[start]

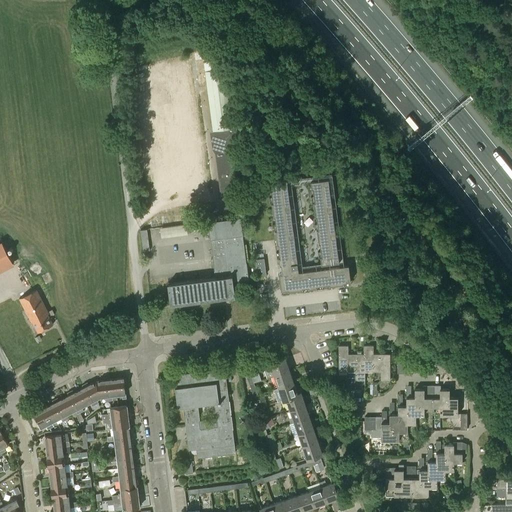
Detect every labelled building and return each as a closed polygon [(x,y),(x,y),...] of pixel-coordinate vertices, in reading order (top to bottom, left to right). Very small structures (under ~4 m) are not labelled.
[(216,56),(213,57),(203,58),(204,70),(212,130),(215,148),(223,208),(240,206),(234,156),(239,156),(238,146),(235,127),(227,67),(216,56)] [(328,179),(311,181),(312,189),(313,188),(315,202),(313,202),(315,216),(317,216),(318,229),(317,229),(319,243),(320,243),(322,256),(320,256),(321,264),(339,262),(328,179)] [(289,289),(289,290),(303,289),(303,287),(309,286),(309,288),(316,287),(316,285),(329,284),(330,285),(344,283),(344,282),(350,281),(348,265),(298,271),(287,180),(269,182),(270,190),(272,189),(273,202),(272,202),(273,217),(275,217),(277,230),(275,230),(277,244),(279,244),(280,257),(279,257),(280,265),(281,265),(282,273),(279,274),(280,285),(281,290),(289,289)] [(215,277),(168,283),(170,305),(235,296),(233,281),(248,279),(246,262),(242,234),(243,234),(240,217),(208,221),(215,277)] [(143,251),(148,250),(150,250),(147,229),(140,230),(143,251)] [(256,275),(266,274),(264,258),(254,259),(256,275)] [(52,309),(47,311),(36,290),(19,298),(31,322),(32,321),(38,332),(53,324),(49,317),(51,315),(54,321),(57,320),(52,309)] [(356,363),(356,354),(348,354),(348,345),(338,345),(339,372),(347,372),(347,363),(356,363)] [(381,363),(381,354),(373,354),(373,345),(364,345),(364,354),(364,372),(365,372),(372,372),(372,363),(381,363)] [(364,354),(356,354),(356,363),(347,363),(347,372),(355,372),(355,380),(365,380),(365,372),(364,372),(364,354)] [(372,363),(372,372),(380,372),(380,380),(390,380),(390,354),(381,354),(381,363),(372,363)] [(289,370),(285,358),(263,366),(267,378),(274,376),(289,370)] [(197,457),(235,452),(225,368),(174,375),(176,387),(175,387),(178,408),(183,407),(189,450),(196,449),(197,457)] [(293,382),(289,370),(274,376),(278,387),(293,382)] [(104,380),(95,381),(100,397),(105,396),(106,400),(109,400),(107,377),(104,377),(104,380)] [(110,377),(107,377),(109,400),(112,399),(112,395),(117,394),(115,378),(110,379),(110,377)] [(125,377),(115,378),(117,394),(122,394),(123,398),(126,397),(124,383),(126,383),(125,377)] [(87,382),(85,384),(95,404),(98,402),(96,399),(100,397),(95,381),(89,384),(87,382)] [(298,394),(293,382),(278,387),(283,399),(286,398),(298,394)] [(249,384),(254,396),(258,395),(254,383),(249,384)] [(83,387),(78,390),(86,404),(91,402),(93,405),(95,404),(85,384),(82,385),(83,387)] [(432,407),(440,407),(449,406),(449,397),(449,389),(440,389),(440,385),(434,385),(434,397),(432,397),(432,407)] [(432,407),(432,397),(429,397),(424,397),(424,389),(423,389),(415,389),(415,397),(415,407),(424,407),(432,407)] [(72,390),(70,391),(80,412),(83,410),(81,406),(86,404),(78,390),(74,392),(72,390)] [(68,395),(63,397),(71,412),(76,409),(78,413),(80,412),(70,391),(67,393),(68,395)] [(301,393),(298,394),(286,398),(290,410),(305,405),(301,393)] [(58,398),(55,399),(65,420),(68,418),(66,414),(71,412),(63,397),(59,400),(58,398)] [(407,415),(416,415),(424,415),(424,407),(415,407),(415,397),(406,397),(406,406),(407,415)] [(458,397),(449,397),(449,406),(440,407),(440,415),(458,415),(458,397)] [(53,402),(48,405),(56,419),(60,417),(62,421),(65,420),(55,399),(52,400),(53,402)] [(43,405),(40,407),(50,427),(53,426),(51,422),(56,419),(48,405),(44,407),(43,405)] [(102,415),(103,419),(128,416),(127,405),(110,407),(111,412),(108,412),(108,414),(102,415)] [(305,405),(290,410),(294,422),(309,417),(305,405)] [(398,406),(398,414),(398,423),(407,424),(416,424),(416,415),(407,415),(406,406),(398,406)] [(38,410),(33,413),(40,427),(45,425),(47,429),(50,427),(40,407),(37,408),(38,410)] [(407,432),(407,424),(398,423),(398,414),(389,414),(389,422),(390,432),(399,432),(407,432)] [(87,424),(97,422),(95,415),(87,420),(87,424)] [(130,426),(128,416),(103,419),(103,423),(105,423),(106,429),(113,428),(130,426)] [(376,429),(370,429),(365,429),(365,434),(371,434),(371,437),(381,437),(381,440),(399,441),(399,432),(390,432),(389,422),(382,422),(382,416),(375,416),(376,429)] [(314,428),(309,417),(294,422),(298,434),(314,428)] [(130,426),(113,428),(114,436),(108,437),(108,439),(131,436),(130,426)] [(298,434),(303,446),(318,440),(314,428),(298,434)] [(0,445),(3,452),(5,450),(10,448),(1,429),(0,429),(0,445)] [(61,434),(45,436),(46,446),(69,443),(69,441),(62,442),(61,434)] [(115,440),(116,448),(132,446),(131,436),(108,439),(108,441),(115,440)] [(275,442),(270,444),(274,453),(278,451),(278,450),(283,448),(280,440),(275,442)] [(322,452),(318,440),(303,446),(307,458),(322,452)] [(462,462),(462,452),(461,452),(461,441),(454,441),(454,444),(444,444),(444,452),(444,461),(454,462),(462,462)] [(69,443),(46,446),(47,456),(64,454),(63,446),(69,446),(69,443)] [(133,456),(132,446),(116,448),(117,456),(110,457),(110,459),(133,456)] [(444,452),(436,452),(436,461),(436,470),(445,470),(454,470),(454,462),(444,461),(444,452)] [(64,454),(47,456),(49,466),(65,464),(64,454)] [(135,466),(133,456),(110,459),(111,461),(117,460),(118,468),(135,466)] [(324,469),(322,462),(320,457),(311,461),(313,465),(314,465),(316,472),(324,469)] [(184,460),(186,474),(193,473),(191,459),(184,460)] [(436,461),(427,461),(427,469),(428,478),(437,479),(445,479),(445,470),(436,470),(436,461)] [(65,464),(49,466),(50,477),(73,474),(72,472),(70,472),(66,473),(65,464)] [(403,477),(403,469),(403,464),(398,464),(398,469),(395,469),(395,467),(385,467),(385,495),(394,496),(393,487),(403,487),(403,478),(403,477)] [(113,477),(113,479),(136,476),(135,466),(118,468),(119,476),(113,477)] [(437,487),(437,479),(428,478),(427,469),(419,469),(419,478),(419,487),(429,487),(437,487)] [(73,474),(50,477),(51,487),(67,485),(74,484),(73,476),(73,474)] [(137,486),(136,476),(113,479),(113,481),(120,480),(121,488),(137,486)] [(394,496),(411,496),(411,478),(403,478),(403,477),(403,478),(403,487),(393,487),(394,496)] [(419,478),(411,478),(411,496),(429,496),(429,487),(419,487),(419,478)] [(511,478),(497,479),(497,488),(505,488),(505,496),(511,495),(511,478)] [(338,498),(332,483),(327,485),(325,480),(319,482),(320,487),(325,502),(338,498)] [(67,485),(51,487),(52,497),(69,495),(67,485)] [(137,486),(121,488),(121,493),(119,493),(119,495),(109,496),(109,500),(113,499),(138,496),(137,486)] [(325,502),(320,487),(308,491),(314,506),(325,502)] [(297,495),(302,511),(314,506),(308,491),(297,495)] [(69,495),(52,497),(54,507),(76,504),(76,502),(70,503),(69,495)] [(298,511),(302,511),(297,495),(285,500),(289,511),(298,511)] [(138,496),(113,499),(109,500),(110,503),(114,503),(114,510),(140,507),(138,496)] [(17,499),(4,505),(6,511),(18,511),(17,508),(20,506),(17,499)] [(273,504),(275,511),(289,511),(285,500),(273,504)]
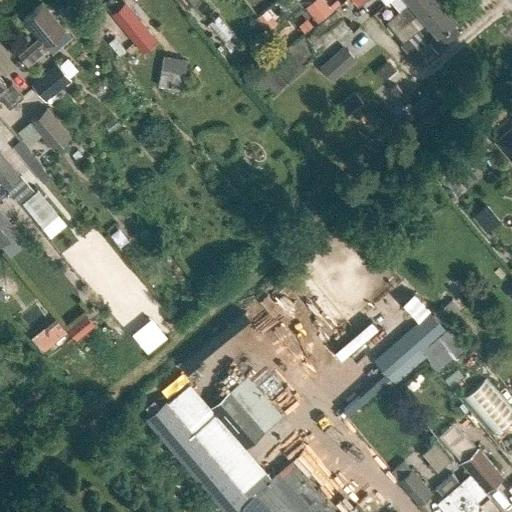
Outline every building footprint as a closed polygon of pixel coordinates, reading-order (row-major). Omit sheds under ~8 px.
[(299,0),(317,21),(332,9),(324,0),(299,0)] [(418,13),(432,0),(407,0),(409,2),(385,22),(394,32),(418,13)] [(455,19),(439,0),(432,0),(418,13),(394,32),(403,42),(418,29),(412,23),(421,16),(436,35),(455,19)] [(133,42),(135,41),(141,48),(153,38),(147,31),(124,3),(111,13),(133,42)] [(19,54),(28,64),(48,47),(52,51),(69,36),(42,4),(25,18),(40,36),(19,54)] [(315,28),(328,44),(353,25),(341,9),(315,28)] [(226,11),(214,16),(220,32),(232,27),(226,11)] [(411,58),(421,70),(437,56),(427,44),(411,58)] [(319,72),(332,86),(356,64),(343,49),(319,72)] [(160,90),(183,93),(187,63),(164,60),(160,90)] [(31,84),(45,100),(70,79),(56,63),(31,84)] [(0,98),(8,108),(22,96),(10,82),(6,86),(0,78),(0,98)] [(406,104),(419,119),(439,102),(426,87),(406,104)] [(21,131),(30,140),(33,137),(35,139),(41,134),(54,149),(72,134),(48,107),(21,131)] [(0,128),(4,133),(15,124),(4,110),(0,113),(0,128)] [(511,126),(495,141),(511,160),(511,126)] [(43,180),(49,175),(19,139),(13,144),(43,180)] [(0,182),(17,203),(32,190),(0,151),(0,182)] [(20,202),(41,227),(56,214),(36,189),(20,202)] [(0,232),(8,241),(23,226),(0,203),(0,232)] [(485,205),(472,216),(485,231),(498,221),(485,205)] [(294,325),(311,311),(282,277),(266,290),(294,325)] [(44,299),(26,315),(39,330),(57,315),(44,299)] [(433,328),(446,318),(430,299),(418,310),(433,328)] [(272,304),(190,351),(199,366),(281,319),(272,304)] [(418,349),(435,371),(470,343),(453,322),(418,349)] [(316,349),(297,327),(284,338),(316,376),(332,363),(318,348),(316,349)] [(166,401),(146,419),(191,473),(223,511),(229,511),(271,477),(244,447),(269,425),(277,418),(242,377),(230,388),(209,406),(199,395),(188,382),(166,401)] [(488,389),(475,397),(489,419),(502,411),(488,389)] [(456,418),(441,432),(461,454),(476,440),(456,418)] [(435,443),(423,452),(430,460),(442,451),(435,443)] [(307,444),(295,454),(345,511),(350,511),(359,504),(307,444)] [(460,461),(485,489),(502,474),(477,446),(460,461)] [(271,477),(229,511),(333,511),(289,461),(271,477)] [(415,471),(408,462),(396,472),(403,481),(401,482),(422,507),(437,494),(416,469),(415,471)] [(450,470),(433,485),(441,494),(458,479),(450,470)] [(476,511),(474,509),(481,503),(459,478),(458,479),(441,494),(435,499),(446,511),(476,511)] [(511,484),(503,492),(511,503),(511,484)]
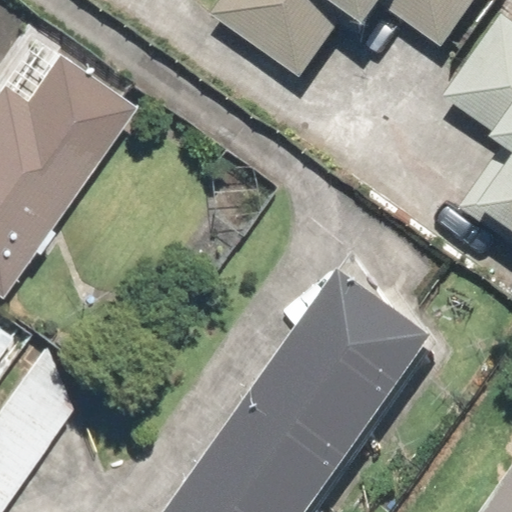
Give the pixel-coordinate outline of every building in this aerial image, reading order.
[(473,0),(226,0),(217,13),(303,73),(349,8),(368,22),(382,2),(442,45),(473,0)] [(511,223),(511,16),(503,10),(442,95),(511,145),(511,171),(488,205),(511,223)] [(0,301),(123,106),(50,59),(24,100),(0,85),(0,301)] [(178,511),(326,511),(446,344),(347,274),(178,511)] [(0,511),(1,511),(96,374),(41,337),(0,397),(0,511)] [(511,511),(511,479),(487,511),(511,511)]
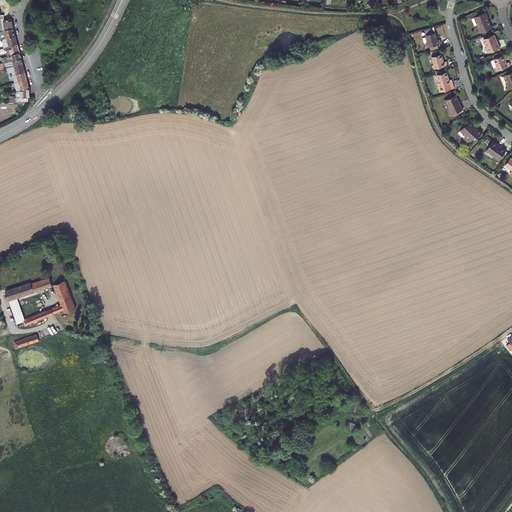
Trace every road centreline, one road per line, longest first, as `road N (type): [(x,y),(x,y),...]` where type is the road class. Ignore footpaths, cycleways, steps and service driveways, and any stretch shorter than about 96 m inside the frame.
road 1 (track): [(503,337),(374,413),(293,310),(197,353),(62,327)]
road 2 (tertiary): [(0,133),(75,74),(119,7)]
road 3 (residential): [(511,137),(469,93),(449,20),(452,0)]
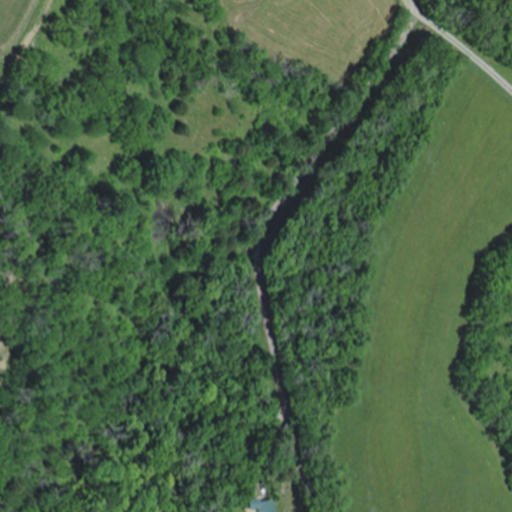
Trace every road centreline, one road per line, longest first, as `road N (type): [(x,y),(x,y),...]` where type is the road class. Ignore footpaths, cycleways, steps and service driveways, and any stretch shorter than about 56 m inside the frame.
road 1 (residential): [(300,511),(259,318),(261,229),(386,62),(415,11),(407,0)]
road 2 (residential): [(415,11),(478,80),(511,100)]
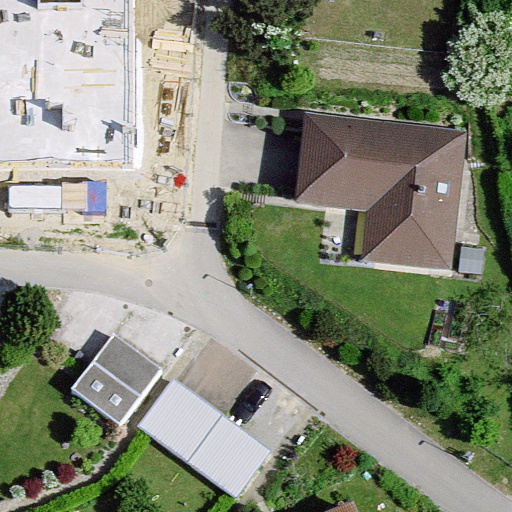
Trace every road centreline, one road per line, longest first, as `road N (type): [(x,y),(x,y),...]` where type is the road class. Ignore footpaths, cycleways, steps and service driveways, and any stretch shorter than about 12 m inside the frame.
road 1 (residential): [(486,511),(255,337),(195,303)]
road 2 (residential): [(195,303),(220,0)]
road 3 (residential): [(195,303),(122,280),(0,267)]
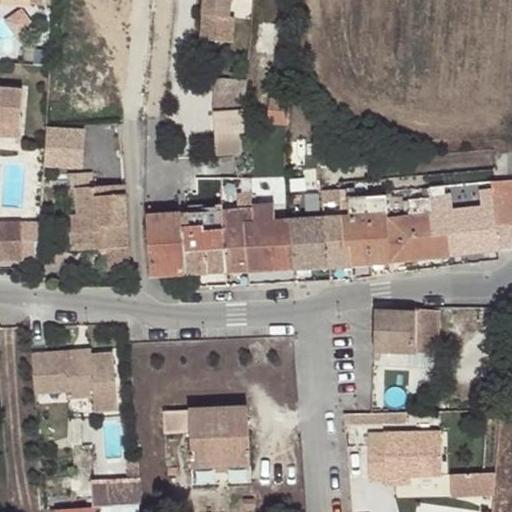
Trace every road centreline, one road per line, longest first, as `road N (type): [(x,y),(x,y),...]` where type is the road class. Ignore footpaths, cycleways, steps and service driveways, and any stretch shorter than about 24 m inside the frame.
road 1 (residential): [(0,295),(151,317),(313,308)]
road 2 (residential): [(313,308),(328,511)]
road 3 (residential): [(313,308),(346,297),(511,279)]
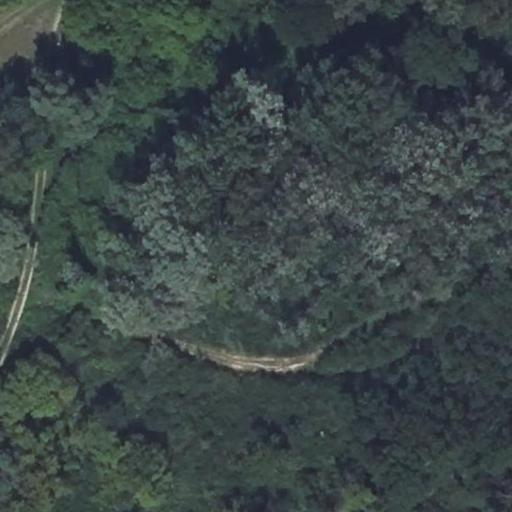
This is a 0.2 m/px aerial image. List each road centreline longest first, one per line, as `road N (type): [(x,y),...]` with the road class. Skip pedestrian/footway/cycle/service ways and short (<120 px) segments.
road 1 (track): [(511,270),(472,275),(425,311),(385,357),(229,365),(139,333),(83,292),(33,269)]
road 2 (track): [(87,0),(57,79),(33,269),(0,349)]
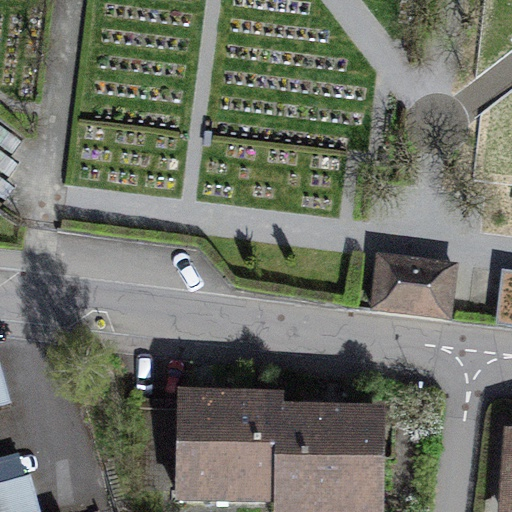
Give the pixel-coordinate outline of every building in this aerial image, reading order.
[(377,280),(373,313),(448,322),(452,289),(377,280)] [(0,367),(0,406),(10,403),(0,367)] [(278,494),(280,494),(282,423),(282,411),(241,410),(241,400),(213,400),(213,410),(134,408),(132,490),(278,494)] [(322,423),(282,423),(280,494),(279,505),(380,507),(381,425),(350,424),(350,414),(322,414),(322,423)] [(39,511),(30,477),(0,485),(0,511),(39,511)]
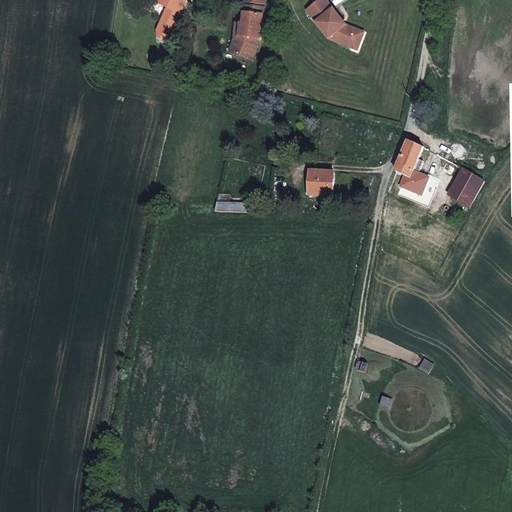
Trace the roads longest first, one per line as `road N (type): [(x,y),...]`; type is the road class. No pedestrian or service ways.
road 1 (track): [(386,169),(319,511)]
road 2 (residential): [(441,0),(406,131),(386,169)]
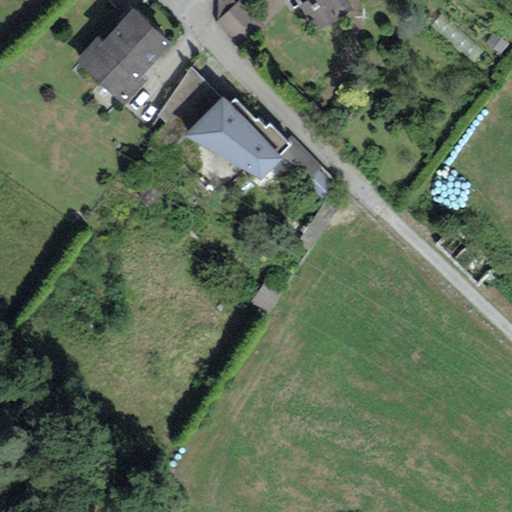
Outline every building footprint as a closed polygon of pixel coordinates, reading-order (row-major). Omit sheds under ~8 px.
[(345,0),(280,0),(286,11),(306,0),(319,24),(350,8),(345,0)] [(240,3),(221,21),(240,40),(259,22),(240,3)] [(116,94),(167,38),(133,7),(108,35),(103,31),(78,59),(116,94)] [(224,97),(186,132),(265,175),(293,147),(264,117),(253,128),(224,97)] [(457,227),(440,244),(481,283),(498,266),(457,227)]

[end]

**TASK REQUIREMENTS**
Rewrite the entries from the line holding "24 m inside the frame." through the end of the entries, inclusive, replacing "road class" with "road category" and leaving everything else unchanged. Leave the pictures out.

**SOLVED EXERCISE**
Trace every road centreline, one road per line, longest first, as `road N (type): [(x,y),(x,y),...]` where type is the road category. Ignore footpaths, cycleways, steps and service driveways, and any stretch shorter than about 24 m inside the frame.
road 1 (residential): [(0,295),(151,317),(313,308)]
road 2 (residential): [(313,308),(328,511)]
road 3 (residential): [(313,308),(346,297),(511,279)]
This is a 0.2 m/px aerial image. List each road centreline longest first, one per line, as `road N (type): [(x,y),...]` with the road category. Skip pedestrian/footway/cycle/service ways and short (<120 px) segments.
road 1 (track): [(511,270),(472,275),(425,311),(385,357),(229,365),(139,333),(83,292),(33,269)]
road 2 (track): [(87,0),(57,79),(33,269),(0,349)]
Give the pixel-coordinate outline of every building in this aerial image, reading order.
[(377,280),(373,313),(448,322),(452,289),(377,280)] [(0,367),(0,406),(10,403),(0,367)] [(278,494),(280,494),(282,423),(282,411),(241,410),(241,400),(213,400),(213,410),(134,408),(132,490),(278,494)] [(322,423),(282,423),(280,494),(279,505),(380,507),(381,425),(350,424),(350,414),(322,414),(322,423)] [(39,511),(30,477),(0,485),(0,511),(39,511)]
Trace the roads longest first, one per line as `road N (type): [(x,y),...]`; type is the road category. No pedestrian or service ways.
road 1 (track): [(386,169),(319,511)]
road 2 (residential): [(441,0),(406,131),(386,169)]
Outline every building footprint as a closed polygon of pixel coordinates, reading-order (row-major). Omit sheds under ~8 px.
[(345,0),(280,0),(286,11),(306,0),(319,24),(350,8),(345,0)] [(240,3),(221,21),(240,40),(259,22),(240,3)] [(116,94),(167,38),(133,7),(108,35),(103,31),(78,59),(116,94)] [(224,97),(186,132),(265,175),(293,147),(264,117),(253,128),(224,97)] [(457,227),(440,244),(481,283),(498,266),(457,227)]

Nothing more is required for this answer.